-------- Data extract
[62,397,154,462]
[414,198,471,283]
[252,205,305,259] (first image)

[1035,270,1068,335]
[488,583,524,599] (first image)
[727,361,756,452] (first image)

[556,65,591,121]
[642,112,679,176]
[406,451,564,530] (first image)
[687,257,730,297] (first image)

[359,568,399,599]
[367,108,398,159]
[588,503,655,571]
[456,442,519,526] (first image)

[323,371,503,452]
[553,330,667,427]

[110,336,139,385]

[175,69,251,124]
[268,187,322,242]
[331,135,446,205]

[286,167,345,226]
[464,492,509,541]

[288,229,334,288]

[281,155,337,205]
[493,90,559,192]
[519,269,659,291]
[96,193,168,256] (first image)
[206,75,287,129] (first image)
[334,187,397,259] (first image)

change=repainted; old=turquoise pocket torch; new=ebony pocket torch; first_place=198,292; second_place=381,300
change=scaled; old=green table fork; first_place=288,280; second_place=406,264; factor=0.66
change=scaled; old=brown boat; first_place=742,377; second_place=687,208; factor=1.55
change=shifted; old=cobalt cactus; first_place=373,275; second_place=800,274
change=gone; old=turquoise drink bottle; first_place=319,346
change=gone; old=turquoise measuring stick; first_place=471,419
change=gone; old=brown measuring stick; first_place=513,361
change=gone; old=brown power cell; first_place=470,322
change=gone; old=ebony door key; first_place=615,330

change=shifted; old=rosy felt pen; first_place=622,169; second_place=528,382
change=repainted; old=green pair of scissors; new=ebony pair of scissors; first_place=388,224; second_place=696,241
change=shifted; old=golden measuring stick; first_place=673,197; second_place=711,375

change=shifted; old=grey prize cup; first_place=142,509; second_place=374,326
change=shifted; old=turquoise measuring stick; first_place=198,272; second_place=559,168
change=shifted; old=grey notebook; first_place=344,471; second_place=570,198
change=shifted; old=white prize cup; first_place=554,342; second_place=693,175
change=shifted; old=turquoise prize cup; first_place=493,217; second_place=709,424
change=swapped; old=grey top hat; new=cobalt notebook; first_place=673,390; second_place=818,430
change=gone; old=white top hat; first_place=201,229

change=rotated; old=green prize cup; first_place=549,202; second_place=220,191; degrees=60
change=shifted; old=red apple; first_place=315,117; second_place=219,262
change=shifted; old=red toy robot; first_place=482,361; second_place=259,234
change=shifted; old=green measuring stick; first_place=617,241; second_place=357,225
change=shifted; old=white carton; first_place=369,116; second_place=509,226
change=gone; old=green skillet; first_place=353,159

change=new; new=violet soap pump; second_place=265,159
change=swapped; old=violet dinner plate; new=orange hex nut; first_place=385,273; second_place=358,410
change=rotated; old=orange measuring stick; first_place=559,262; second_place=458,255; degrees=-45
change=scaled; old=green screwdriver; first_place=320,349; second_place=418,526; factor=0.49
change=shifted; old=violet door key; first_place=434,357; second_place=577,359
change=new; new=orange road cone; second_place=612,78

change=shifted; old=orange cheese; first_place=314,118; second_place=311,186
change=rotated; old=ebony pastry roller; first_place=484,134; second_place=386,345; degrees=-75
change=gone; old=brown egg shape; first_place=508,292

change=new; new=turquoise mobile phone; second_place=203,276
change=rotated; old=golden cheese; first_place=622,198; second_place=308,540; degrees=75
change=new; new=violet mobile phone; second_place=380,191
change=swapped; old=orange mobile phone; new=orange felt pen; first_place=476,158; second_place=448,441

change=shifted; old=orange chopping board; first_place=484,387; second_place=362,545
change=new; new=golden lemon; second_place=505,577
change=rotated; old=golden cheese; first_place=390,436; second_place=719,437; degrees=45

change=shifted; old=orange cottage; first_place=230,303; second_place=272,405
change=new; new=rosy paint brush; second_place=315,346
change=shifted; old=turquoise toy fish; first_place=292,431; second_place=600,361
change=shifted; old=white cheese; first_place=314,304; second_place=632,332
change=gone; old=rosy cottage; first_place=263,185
----------------
Exercise aim:
Copy the lines of the data above exactly as written, beginning with the line containing "change=shifted; old=cobalt cactus;" and ending with the line containing "change=gone; old=brown power", and leave out all other lines.

Solution to the exercise:
change=shifted; old=cobalt cactus; first_place=373,275; second_place=800,274
change=gone; old=turquoise drink bottle; first_place=319,346
change=gone; old=turquoise measuring stick; first_place=471,419
change=gone; old=brown measuring stick; first_place=513,361
change=gone; old=brown power cell; first_place=470,322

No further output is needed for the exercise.